◆ **WHAT THE TASK ASKS**:
Below are the records to transcribe exactly; do not include any images.

==== EXERCISE MATERIAL ====

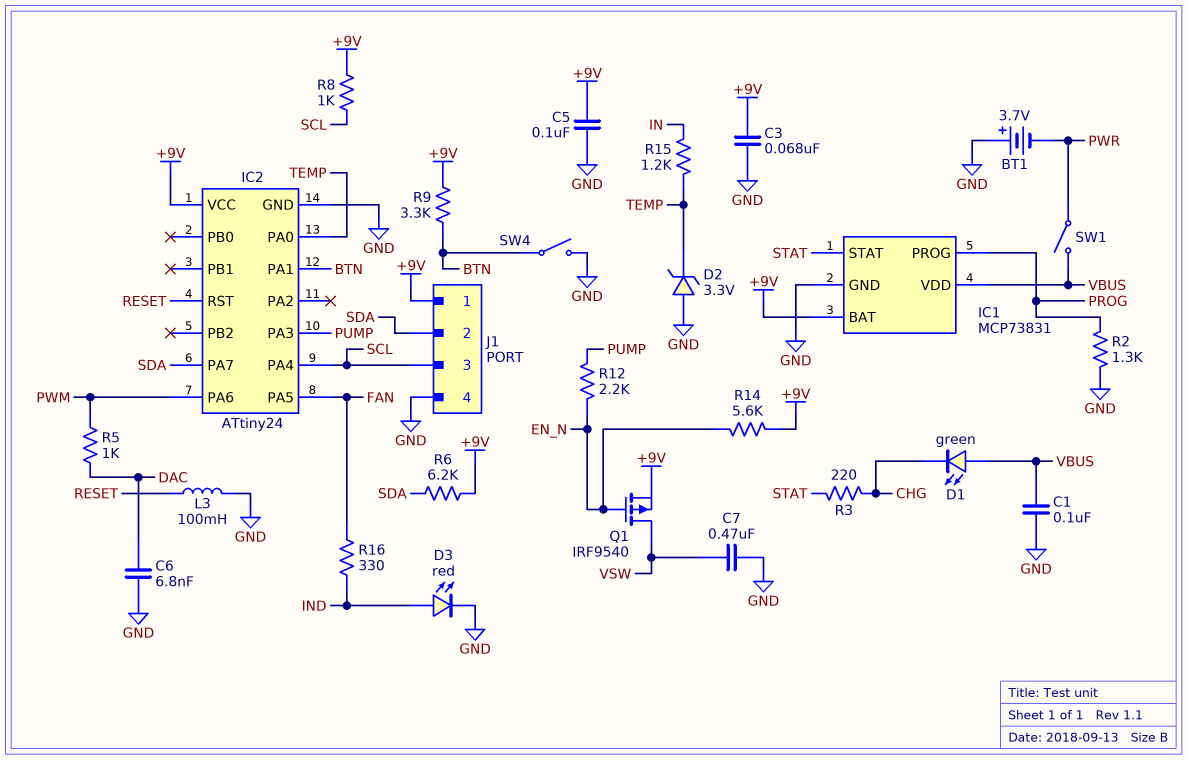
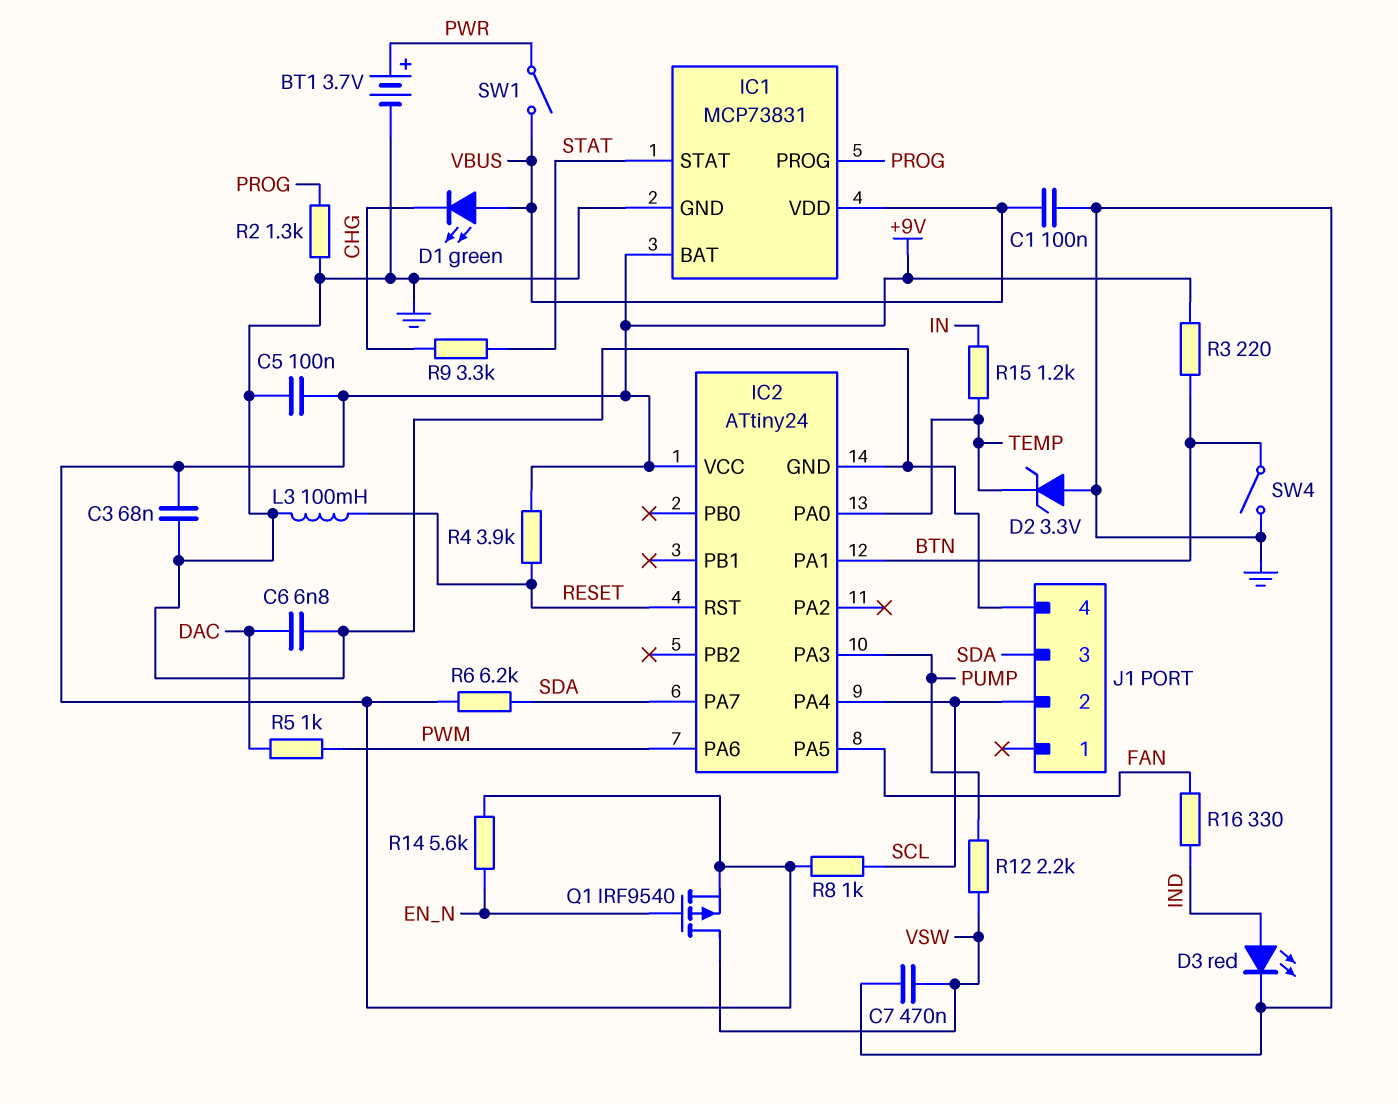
BT1: 3.7V (plus GND, minus PWR) -> 3.7V (plus PWR, minus GND)
J1 pin 1: +9V -> none
J1 pin 2: SDA -> SCL
J1 pin 3: SCL -> SDA
R3: 220 (CHG, STAT) -> 220 (+9V, BTN)
R4: none -> 3.9k (+9V, RESET)
R9: 3.3k (+9V, BTN) -> 3.3k (CHG, STAT)
R12: 2.2k (EN_N, PUMP) -> 2.2k (PUMP, VSW)

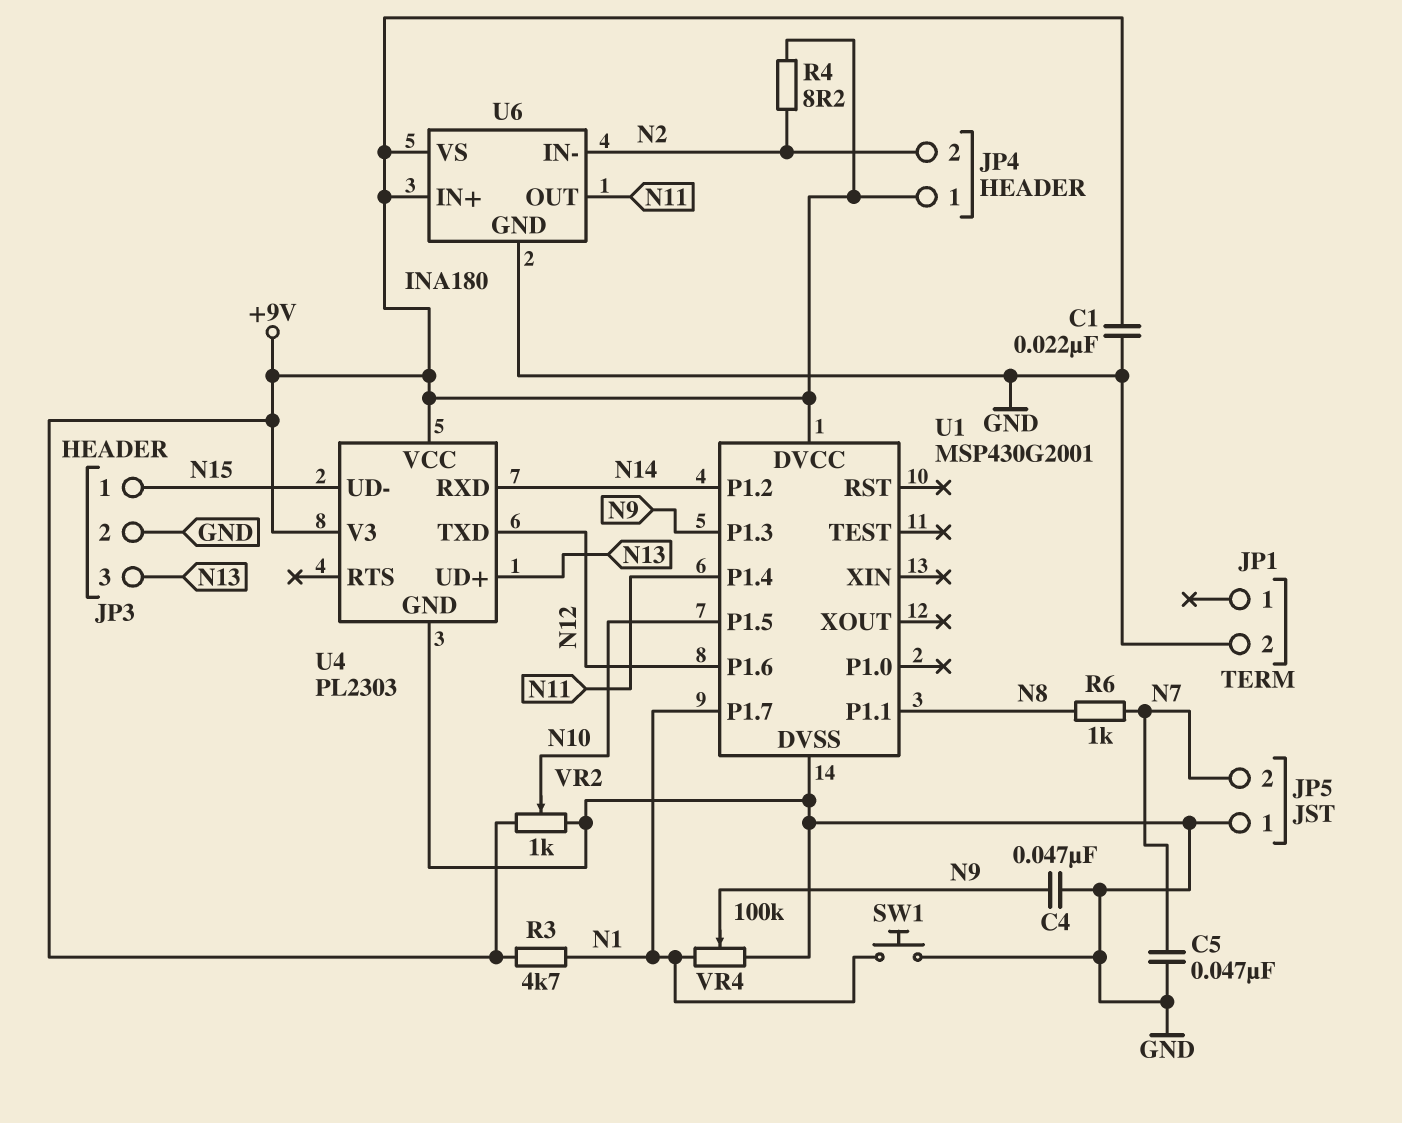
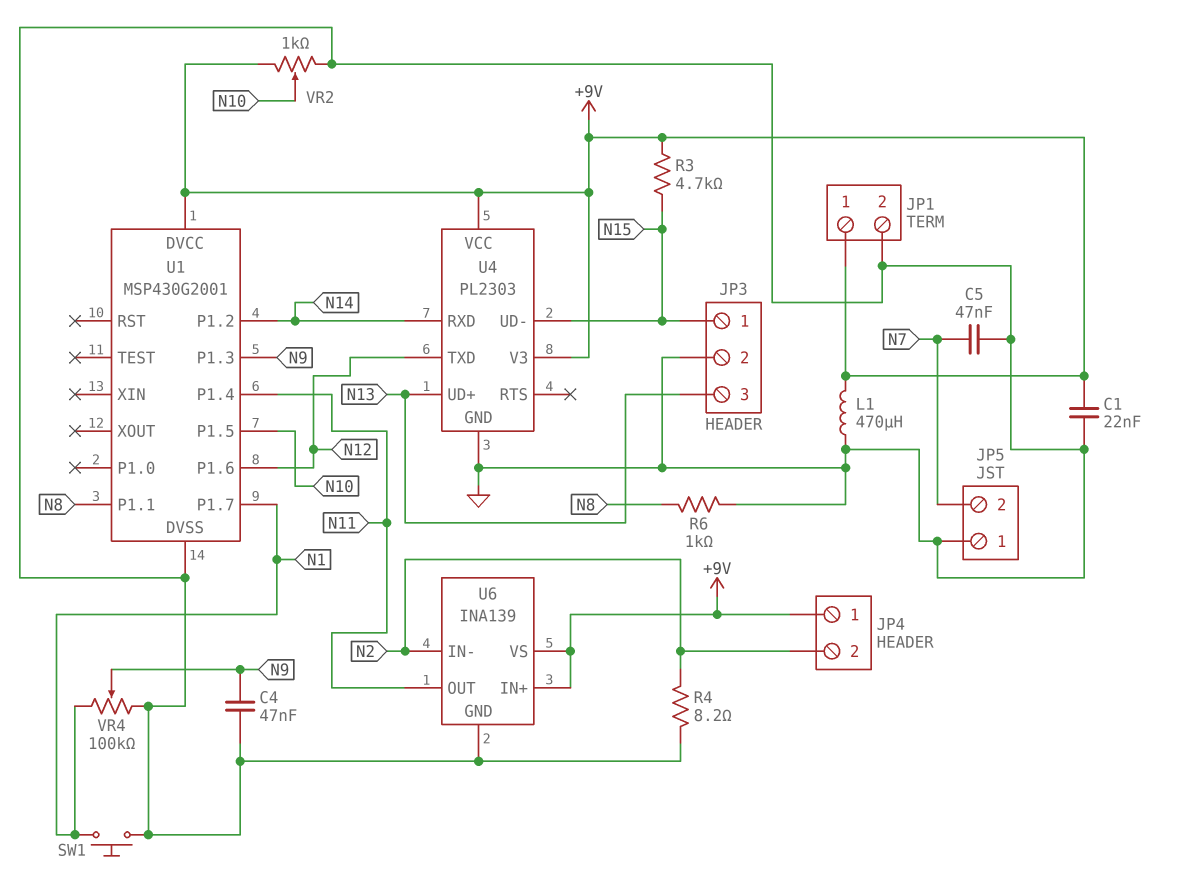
JP1 pin 1: none -> +9V
L1: none -> 470uH (+9V, GND)
R3: 4.7k (+9V, N1) -> 4.7k (+9V, N15)
R4: 8.2 (+9V, N2) -> 8.2 (GND, N2)
R6: 1k (N7, N8) -> 1k (GND, N8)
U6: INA180 -> INA139

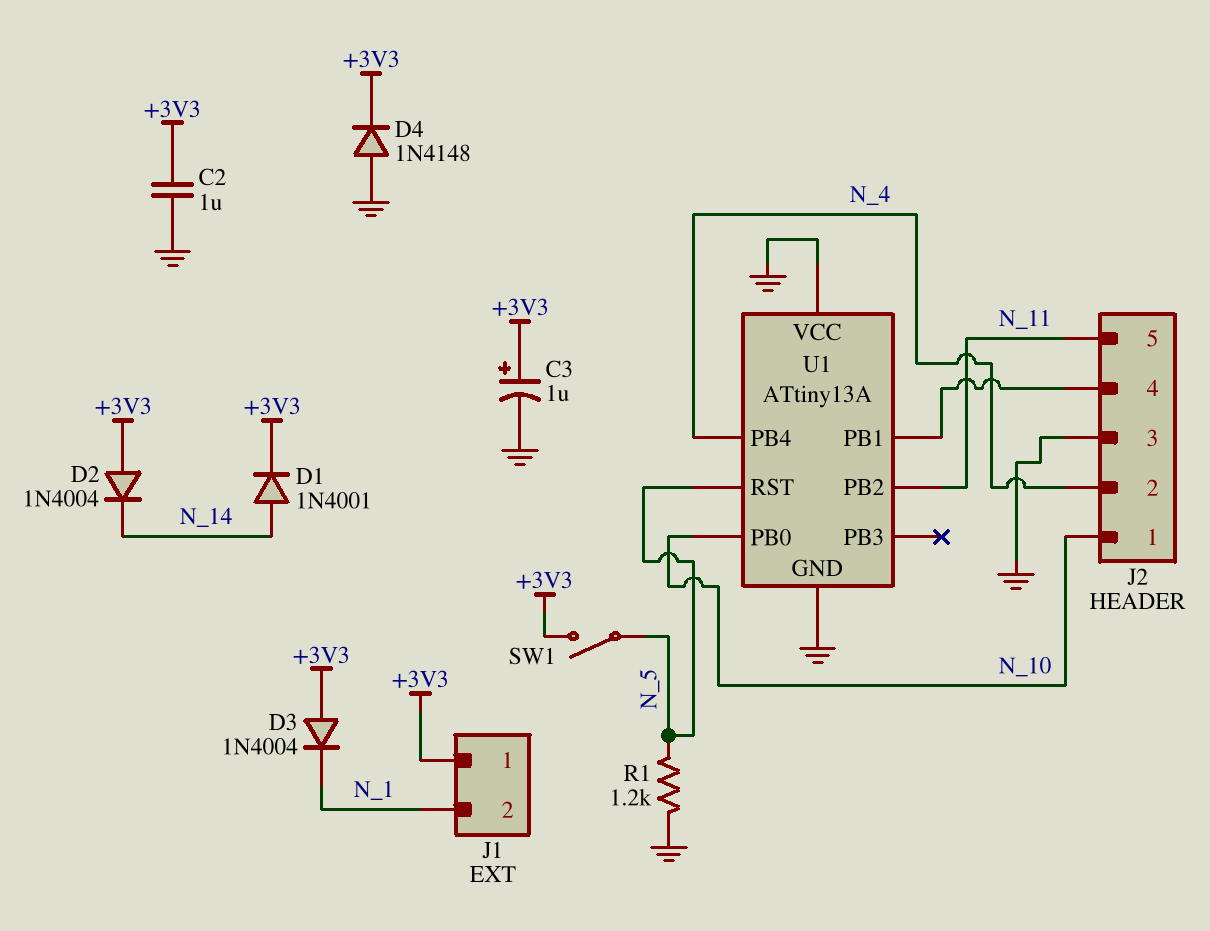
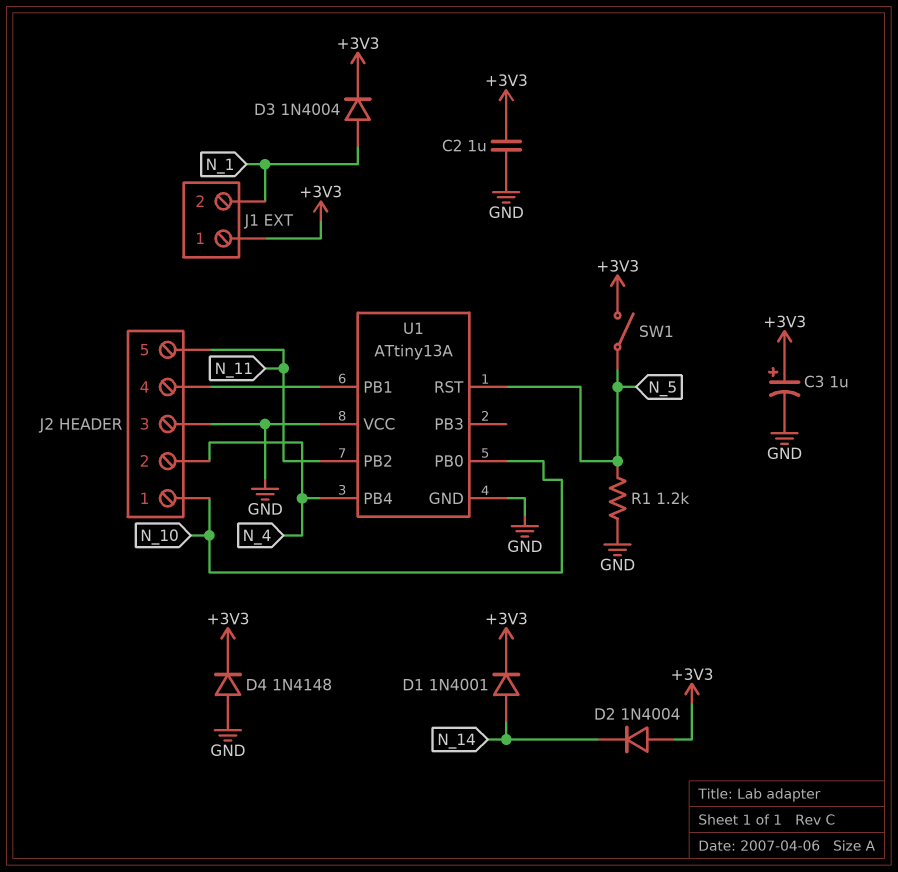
D3: diode 1N4004 (A +3V3, K N_1) -> diode 1N4004 (A N_1, K +3V3)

====

◆ **RESPONSE AREA**:
BT1: 3.7V (plus GND, minus PWR) -> 3.7V (plus PWR, minus GND)
J1 pin 1: +9V -> none
J1 pin 2: SDA -> SCL
J1 pin 3: SCL -> SDA
R3: 220 (CHG, STAT) -> 220 (+9V, BTN)
R4: none -> 3.9k (+9V, RESET)
R9: 3.3k (+9V, BTN) -> 3.3k (CHG, STAT)
R12: 2.2k (EN_N, PUMP) -> 2.2k (PUMP, VSW)

JP1 pin 1: none -> +9V
L1: none -> 470uH (+9V, GND)
R3: 4.7k (+9V, N1) -> 4.7k (+9V, N15)
R4: 8.2 (+9V, N2) -> 8.2 (GND, N2)
R6: 1k (N7, N8) -> 1k (GND, N8)
U6: INA180 -> INA139

D3: diode 1N4004 (A +3V3, K N_1) -> diode 1N4004 (A N_1, K +3V3)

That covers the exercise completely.